From the records below, give the number of lines that contain the string "pear", without any other text.

**Given information**
==========

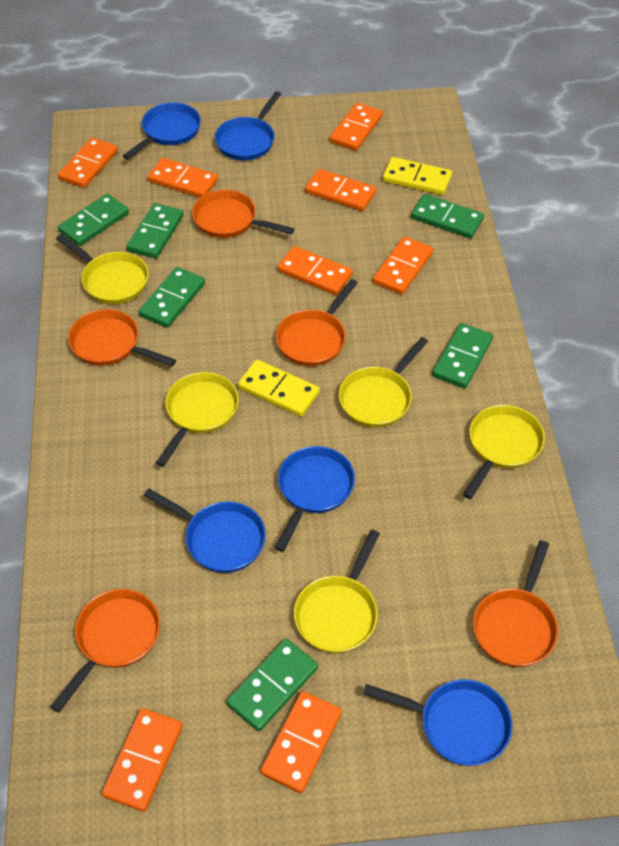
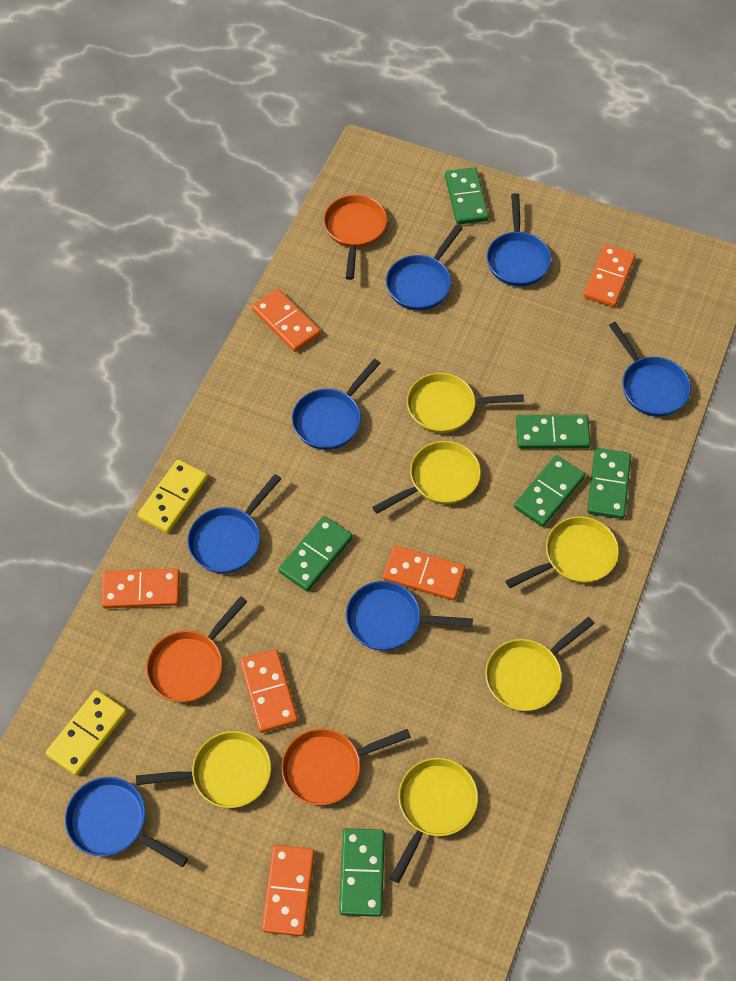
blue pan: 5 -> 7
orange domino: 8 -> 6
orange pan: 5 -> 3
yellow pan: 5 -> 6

==========

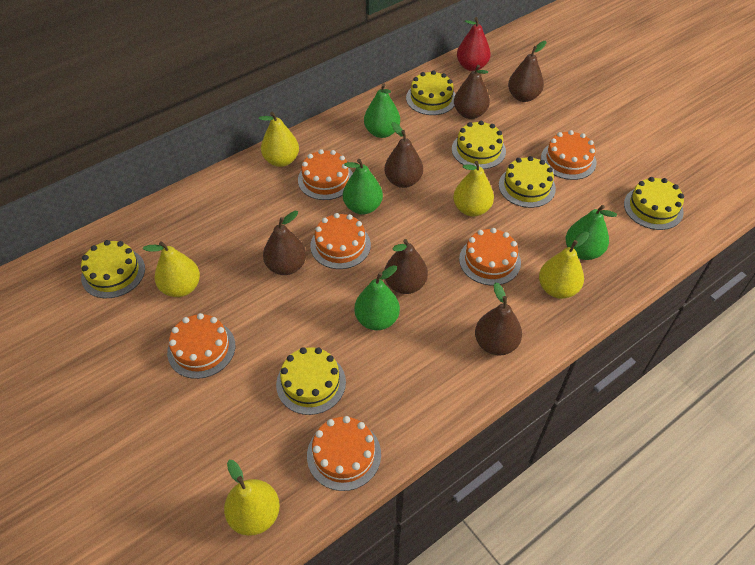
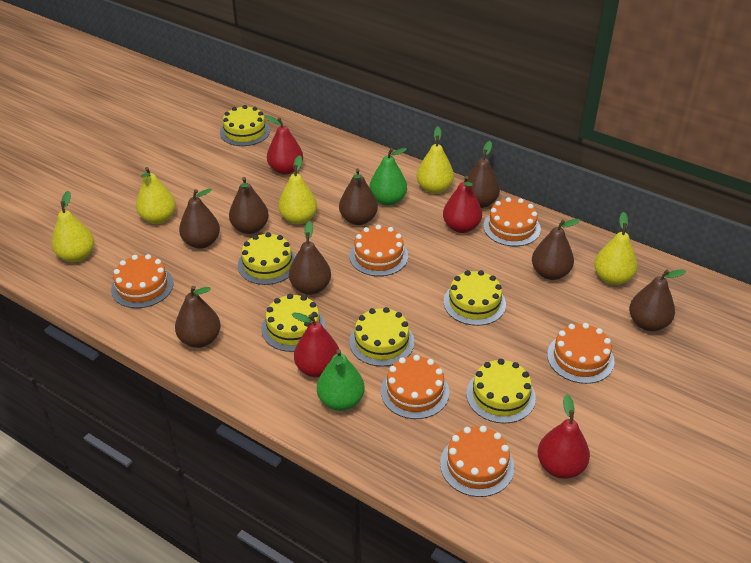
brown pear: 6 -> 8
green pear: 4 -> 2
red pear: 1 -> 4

==========

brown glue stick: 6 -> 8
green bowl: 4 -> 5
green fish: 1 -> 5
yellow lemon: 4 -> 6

==========

**Response area**
3